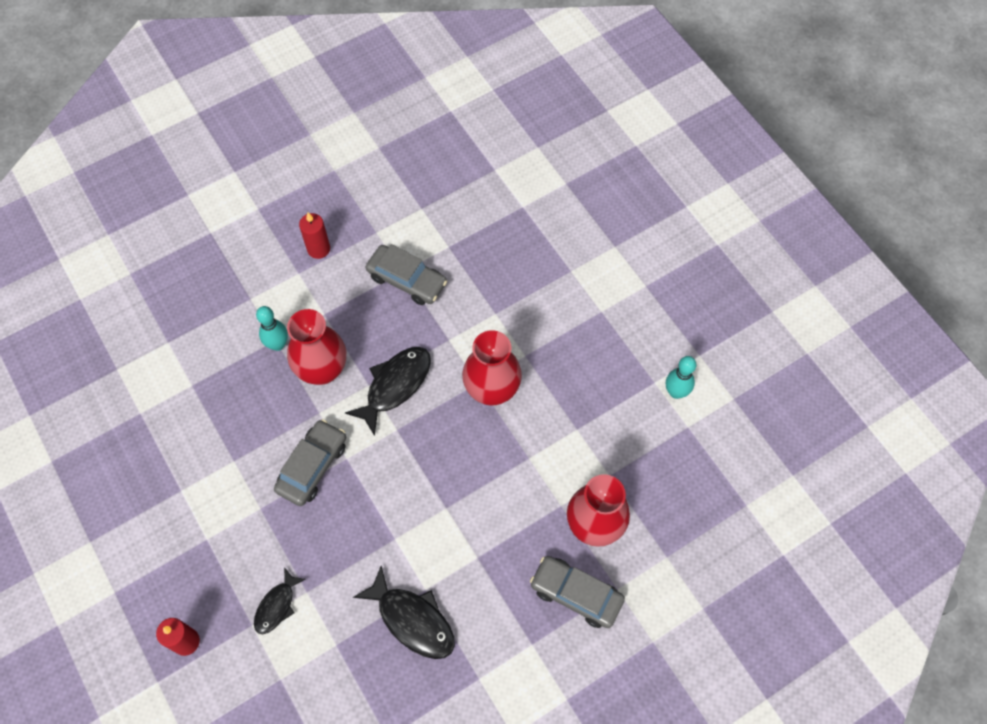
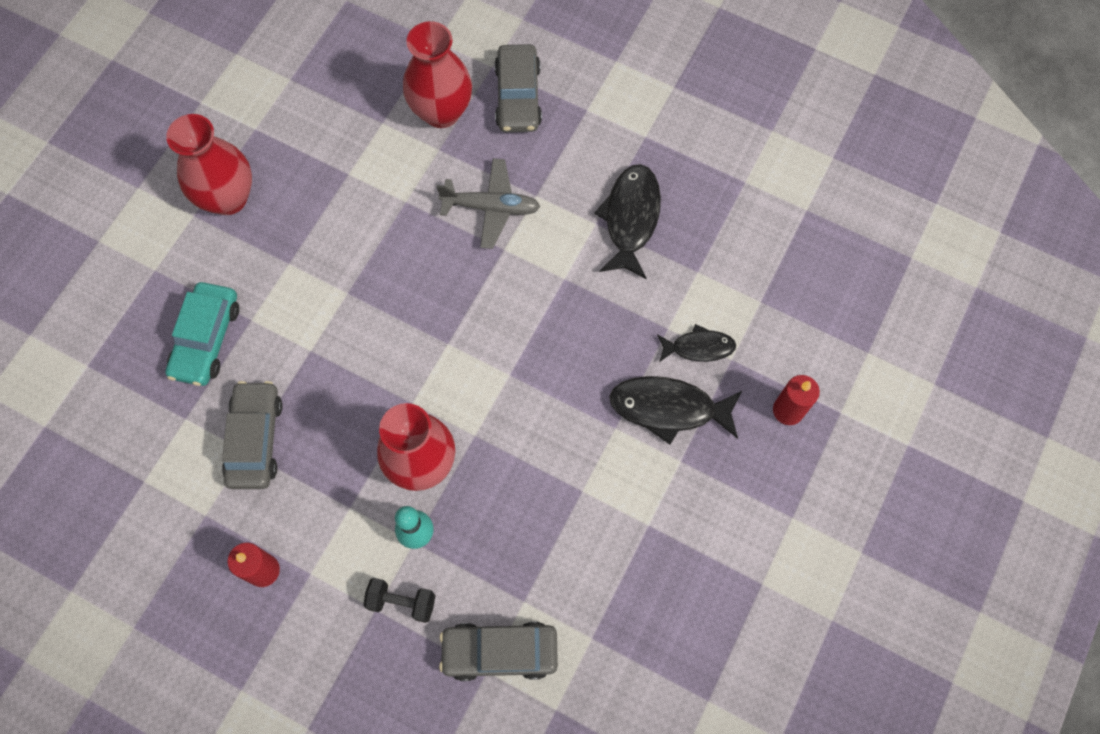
camera: 120 degrees left, 5 degrees up
(243, 315) = (402, 602): none -> black dumbbell
(312, 466) = (539, 403): grey car -> grey car (500, 652)
(395, 385) = (397, 374): black fish -> black fish (668, 408)
(486, 517) = (491, 207): none -> grey plane
(492, 390) = (348, 274): red vase -> red vase (228, 198)
(498, 281) = (206, 339): none -> turquoise car
(676, 392) = (256, 105): turquoise bowling pin -> none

========================================

## Assigned task
Counting only lines that hold the word "grey", state how many the material contains, and add nothing.

## Exercise answer
2